▸ **Exercise aim**
Work through the data and say how many lines contain "AGND". The number alone is the answer.

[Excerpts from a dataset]
[Start of section]

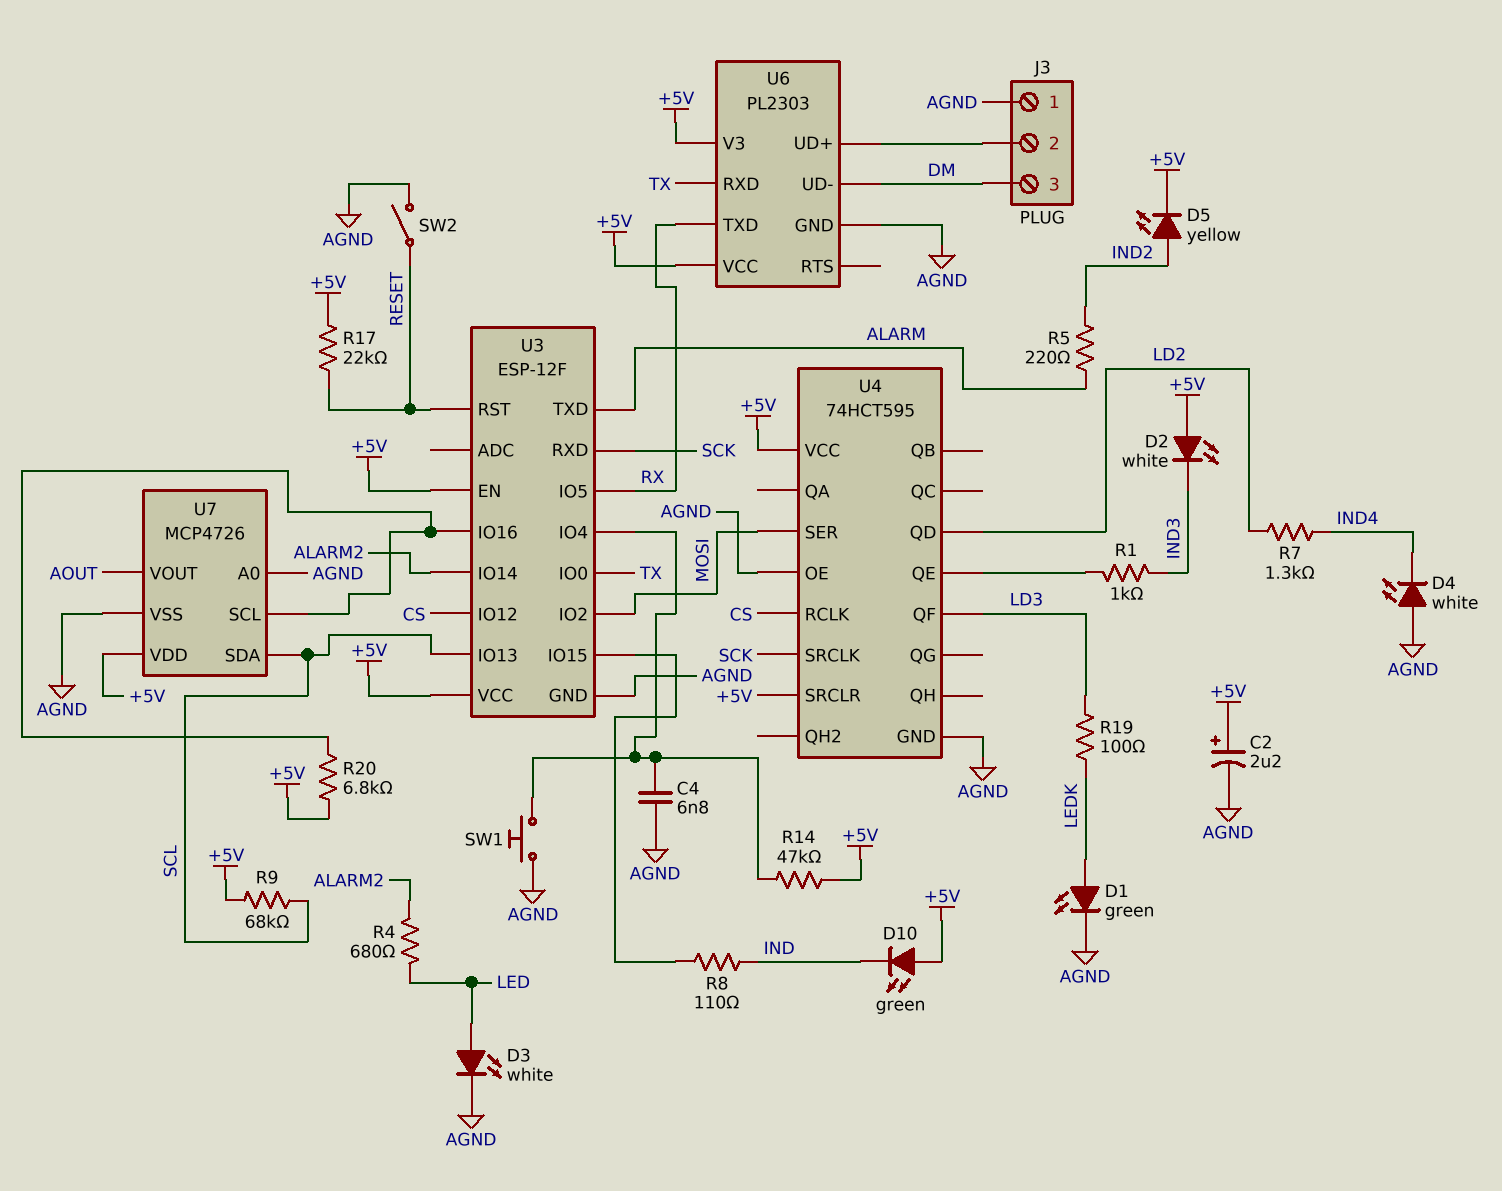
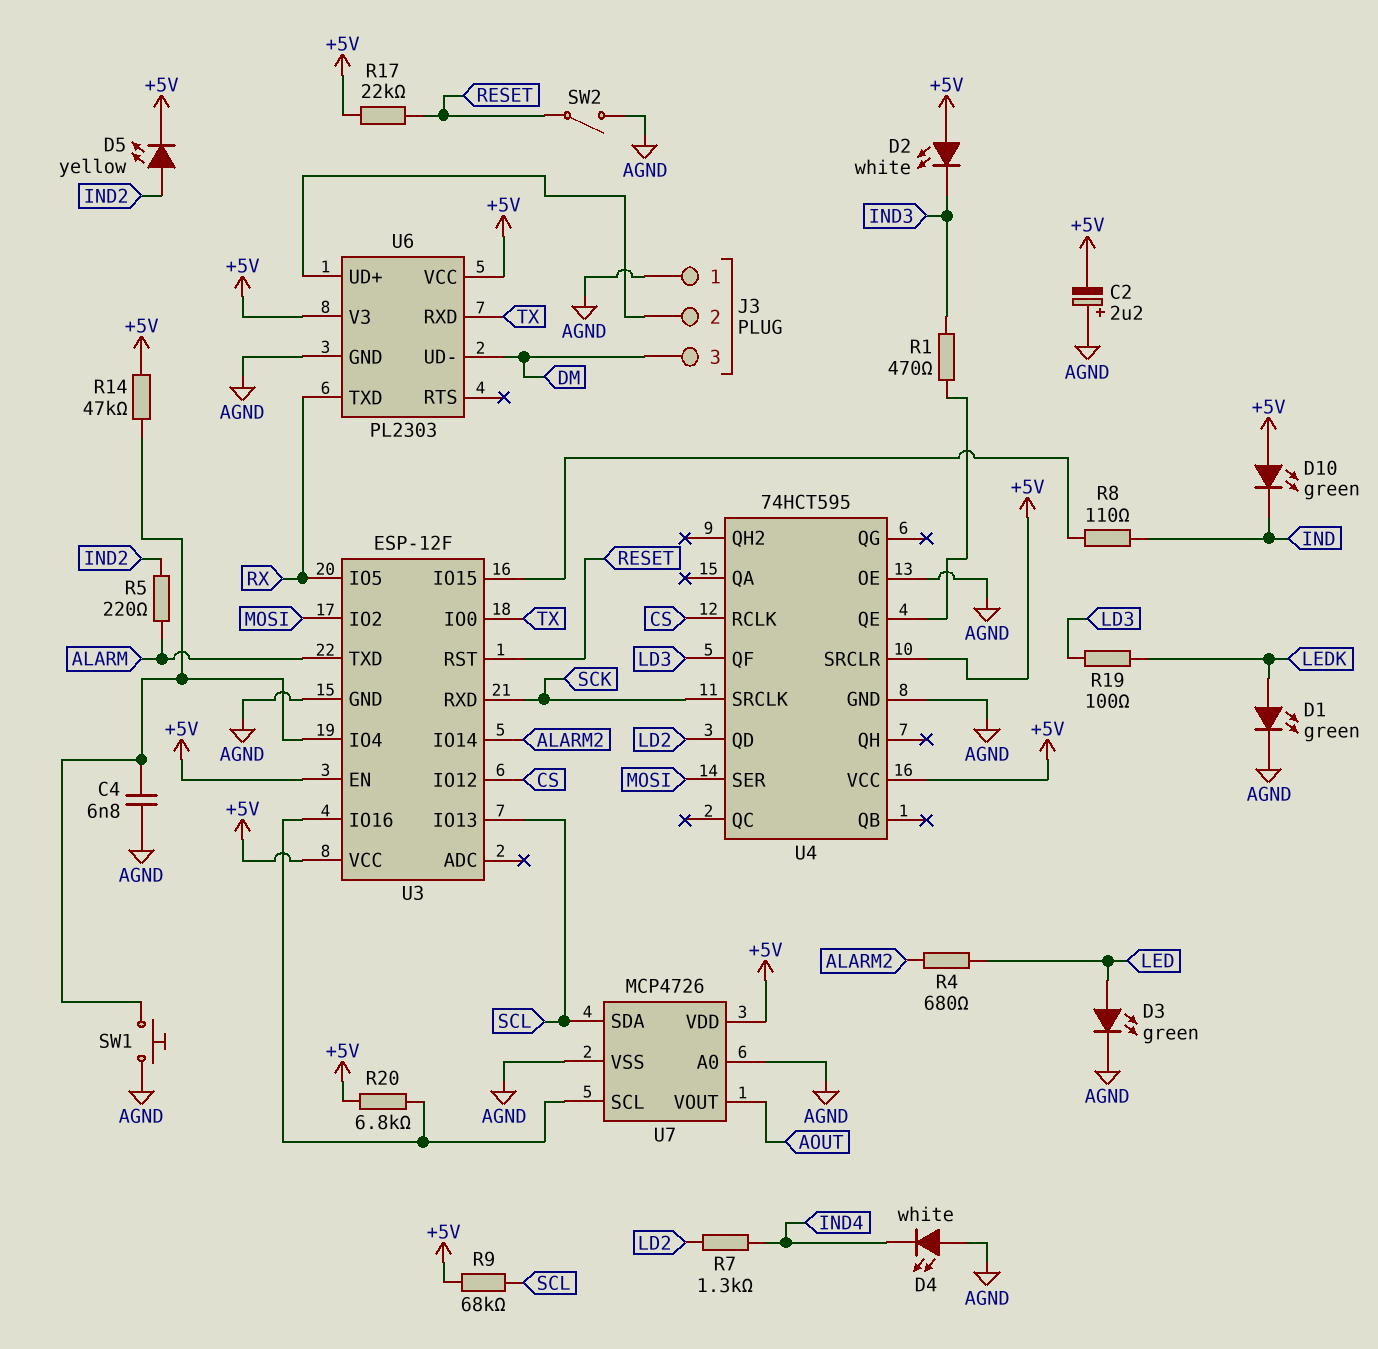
C2: 2.2uF (plus +5V, minus AGND) -> 2.2uF (plus AGND, minus +5V)
D3: LED white (A LED, K AGND) -> LED green (A LED, K AGND)
R1: 1k (IND3, U4/QE) -> 470 (IND3, U4/QE)

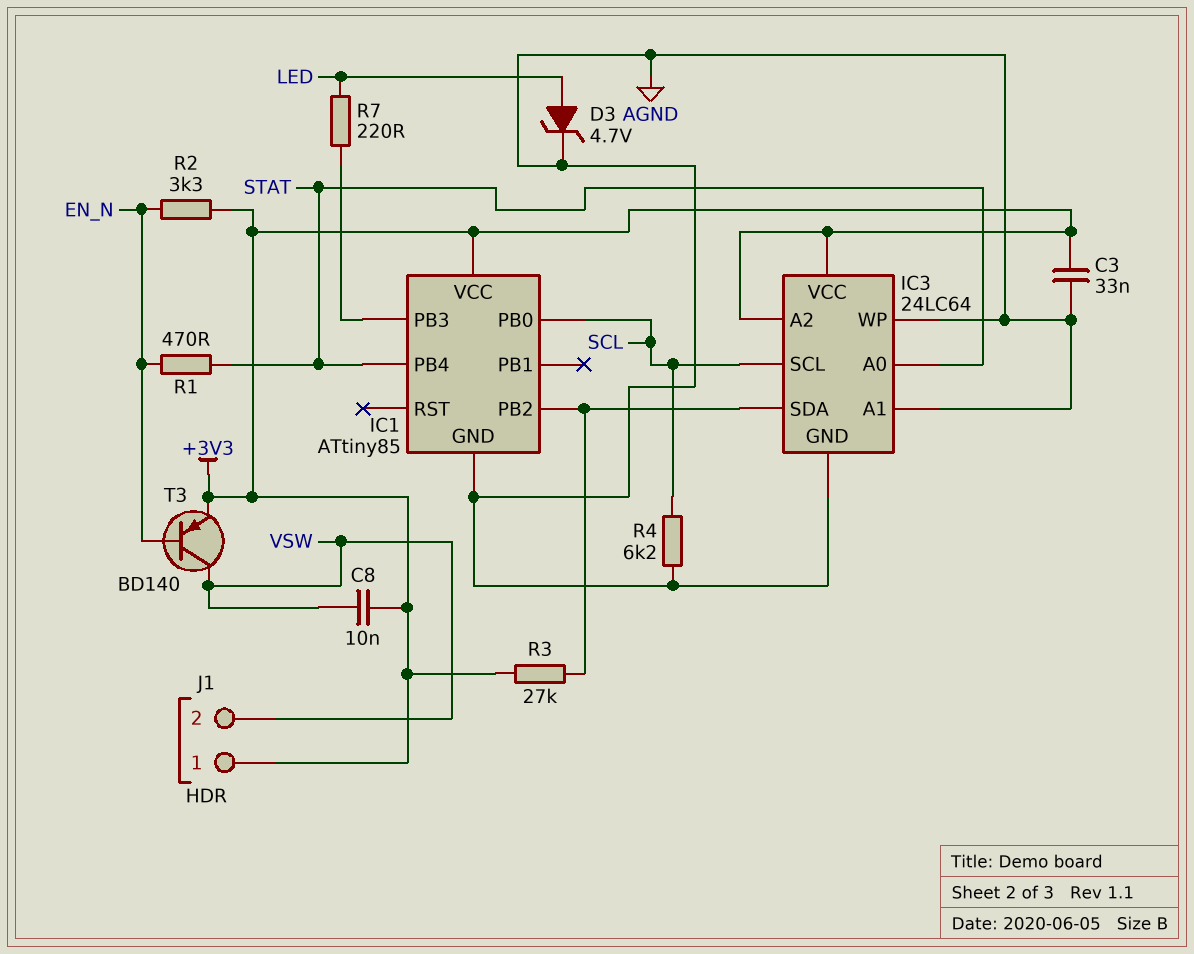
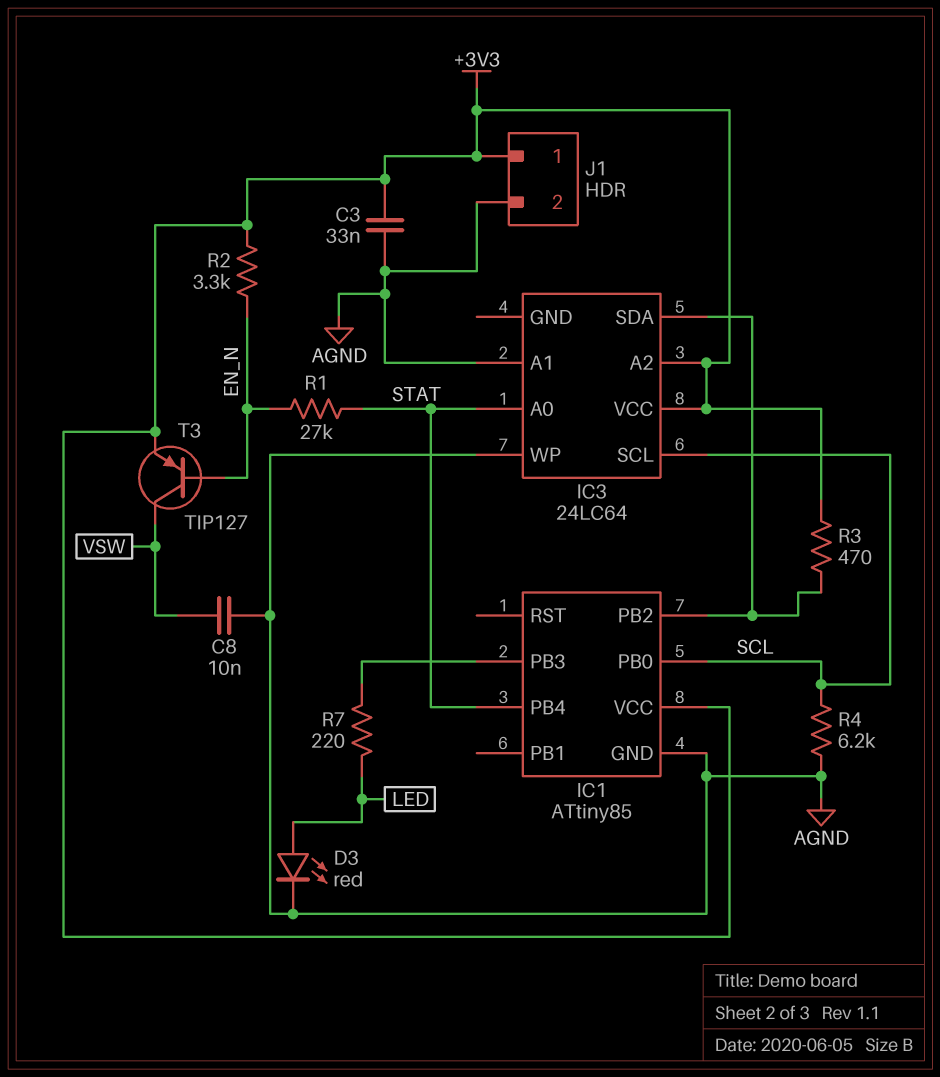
C8: 10nF (+3V3, VSW) -> 10nF (AGND, VSW)
D3: zener 4.7V (A LED, K AGND) -> LED red (A LED, K AGND)
IC3 pin GND: AGND -> none
J1 pin 2: VSW -> AGND
R1: 470 (EN_N, STAT) -> 27k (EN_N, STAT)
R3: 27k (+3V3, IC1/PB2) -> 470 (+3V3, IC1/PB2)
T3: PNP BD140 (B EN_N, C VSW, E +3V3) -> PNP TIP127 (B EN_N, C VSW, E +3V3)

[End of section]

▸ **Result below**
6